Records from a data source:
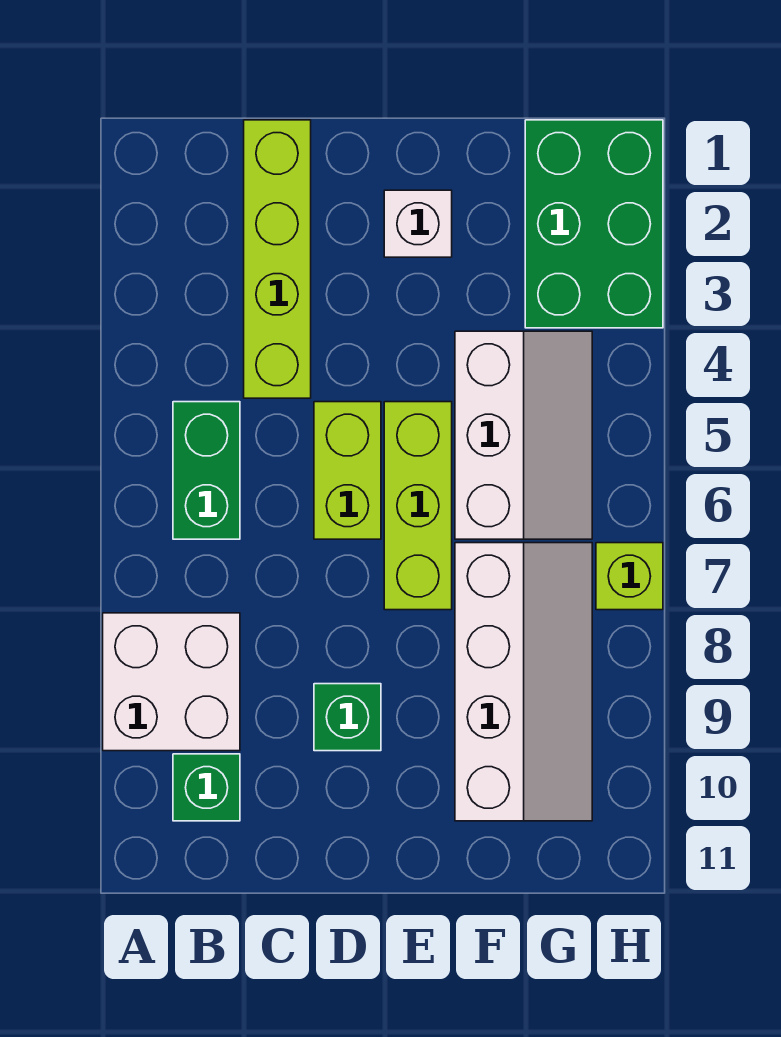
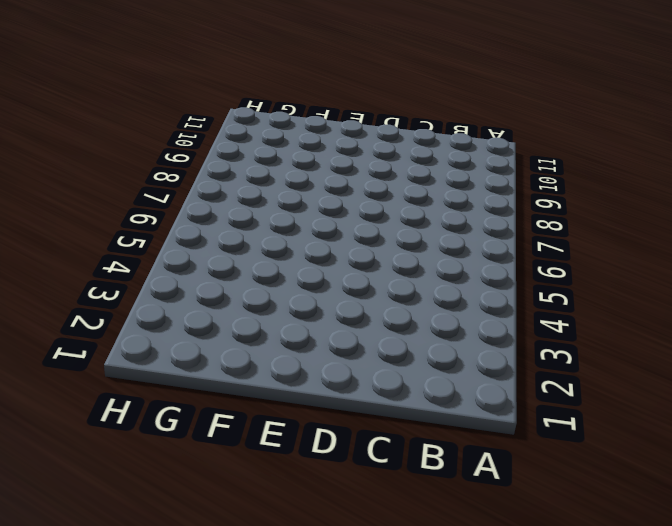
none -> white brick A8:B9 level 1
none -> green brick B5:B6 level 1
none -> green brick B10 level 1

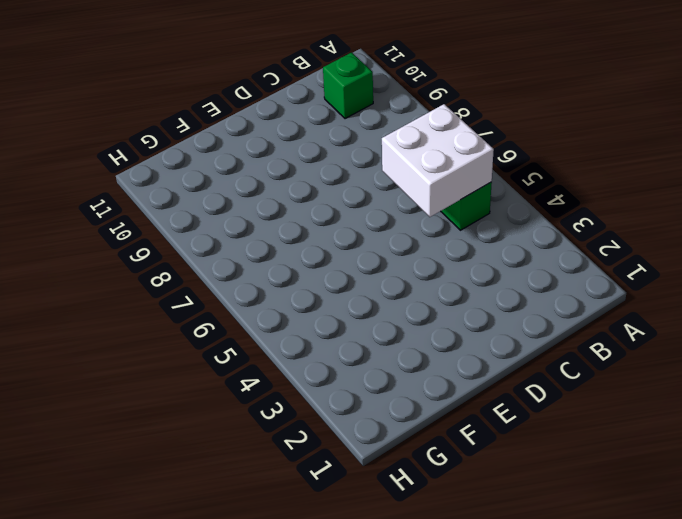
white brick B5:C6 level 2 -> white brick A8:B9 level 1
none -> lime brick C1:C4 level 1
none -> lime brick D5:D6 level 1
none -> green brick D9 level 1

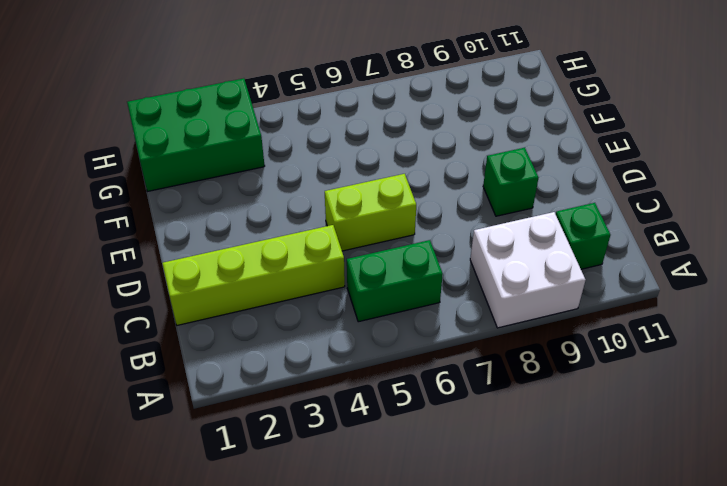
none -> white brick E2 level 1
none -> lime brick E5:E7 level 1
none -> white slope F4:G6 level 1 top F

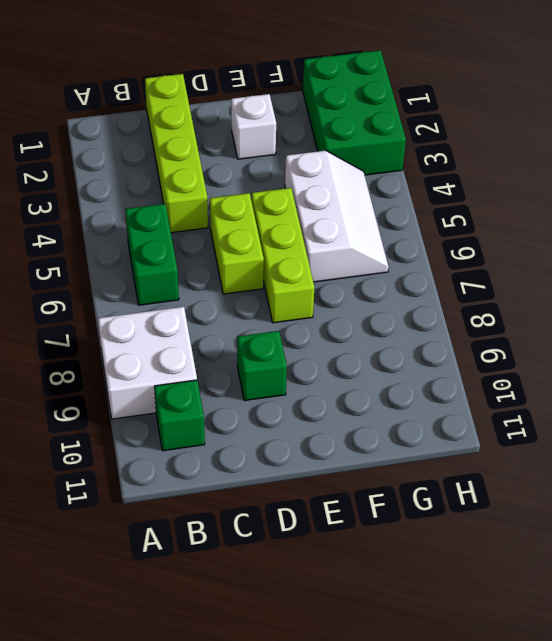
none -> white slope F7:G10 level 1 top F
none -> lime brick H7 level 1

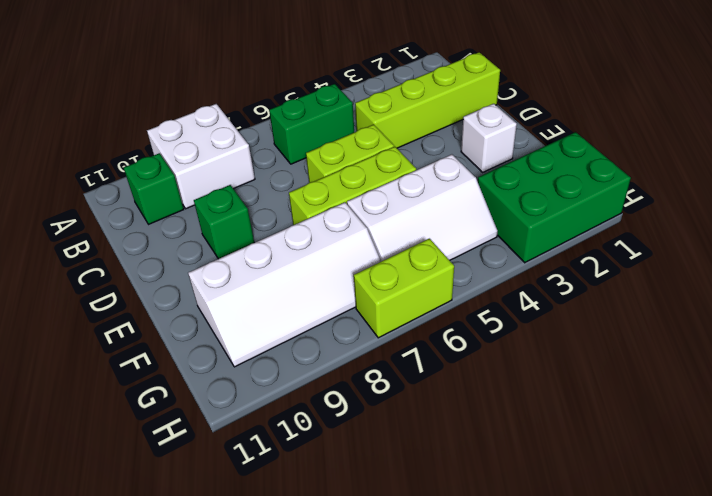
lime brick H6:H7 level 1 -> lime brick H7 level 1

_Work to complete_
A faithful copy of all the lines above is needed, with the pictures omitted.

_Worked solution_
none -> white brick A8:B9 level 1
none -> green brick B5:B6 level 1
none -> green brick B10 level 1

white brick B5:C6 level 2 -> white brick A8:B9 level 1
none -> lime brick C1:C4 level 1
none -> lime brick D5:D6 level 1
none -> green brick D9 level 1

none -> white brick E2 level 1
none -> lime brick E5:E7 level 1
none -> white slope F4:G6 level 1 top F

none -> white slope F7:G10 level 1 top F
none -> lime brick H7 level 1

lime brick H6:H7 level 1 -> lime brick H7 level 1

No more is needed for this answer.